┏━━
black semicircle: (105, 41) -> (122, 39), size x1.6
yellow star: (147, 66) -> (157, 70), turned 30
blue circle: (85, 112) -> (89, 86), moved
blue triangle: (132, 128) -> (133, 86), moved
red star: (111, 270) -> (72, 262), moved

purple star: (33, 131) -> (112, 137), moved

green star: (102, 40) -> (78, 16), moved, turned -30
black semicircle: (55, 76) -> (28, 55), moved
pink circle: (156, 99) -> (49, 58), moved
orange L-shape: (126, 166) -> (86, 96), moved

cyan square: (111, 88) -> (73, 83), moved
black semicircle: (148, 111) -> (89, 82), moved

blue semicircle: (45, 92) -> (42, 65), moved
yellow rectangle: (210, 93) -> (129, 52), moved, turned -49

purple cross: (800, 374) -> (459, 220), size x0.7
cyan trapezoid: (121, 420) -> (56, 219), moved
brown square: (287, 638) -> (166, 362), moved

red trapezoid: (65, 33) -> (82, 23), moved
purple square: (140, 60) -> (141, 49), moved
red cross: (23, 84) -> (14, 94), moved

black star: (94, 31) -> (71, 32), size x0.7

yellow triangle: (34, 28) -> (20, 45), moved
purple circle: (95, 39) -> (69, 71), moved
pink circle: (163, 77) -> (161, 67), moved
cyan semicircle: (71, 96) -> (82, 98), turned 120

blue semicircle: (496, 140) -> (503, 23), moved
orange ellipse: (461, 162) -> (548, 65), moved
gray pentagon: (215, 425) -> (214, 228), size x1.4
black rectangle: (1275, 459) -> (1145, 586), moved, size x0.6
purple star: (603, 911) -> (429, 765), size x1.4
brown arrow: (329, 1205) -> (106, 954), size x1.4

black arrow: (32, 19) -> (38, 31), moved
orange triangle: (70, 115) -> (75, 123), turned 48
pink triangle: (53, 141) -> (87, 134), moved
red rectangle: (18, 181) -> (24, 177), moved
┗━━
What is required:
Reproduce every line above without error.

Response box:
black semicircle: (105, 41) -> (122, 39), size x1.6
yellow star: (147, 66) -> (157, 70), turned 30
blue circle: (85, 112) -> (89, 86), moved
blue triangle: (132, 128) -> (133, 86), moved
red star: (111, 270) -> (72, 262), moved

purple star: (33, 131) -> (112, 137), moved

green star: (102, 40) -> (78, 16), moved, turned -30
black semicircle: (55, 76) -> (28, 55), moved
pink circle: (156, 99) -> (49, 58), moved
orange L-shape: (126, 166) -> (86, 96), moved

cyan square: (111, 88) -> (73, 83), moved
black semicircle: (148, 111) -> (89, 82), moved

blue semicircle: (45, 92) -> (42, 65), moved
yellow rectangle: (210, 93) -> (129, 52), moved, turned -49

purple cross: (800, 374) -> (459, 220), size x0.7
cyan trapezoid: (121, 420) -> (56, 219), moved
brown square: (287, 638) -> (166, 362), moved

red trapezoid: (65, 33) -> (82, 23), moved
purple square: (140, 60) -> (141, 49), moved
red cross: (23, 84) -> (14, 94), moved

black star: (94, 31) -> (71, 32), size x0.7

yellow triangle: (34, 28) -> (20, 45), moved
purple circle: (95, 39) -> (69, 71), moved
pink circle: (163, 77) -> (161, 67), moved
cyan semicircle: (71, 96) -> (82, 98), turned 120

blue semicircle: (496, 140) -> (503, 23), moved
orange ellipse: (461, 162) -> (548, 65), moved
gray pentagon: (215, 425) -> (214, 228), size x1.4
black rectangle: (1275, 459) -> (1145, 586), moved, size x0.6
purple star: (603, 911) -> (429, 765), size x1.4
brown arrow: (329, 1205) -> (106, 954), size x1.4

black arrow: (32, 19) -> (38, 31), moved
orange triangle: (70, 115) -> (75, 123), turned 48
pink triangle: (53, 141) -> (87, 134), moved
red rectangle: (18, 181) -> (24, 177), moved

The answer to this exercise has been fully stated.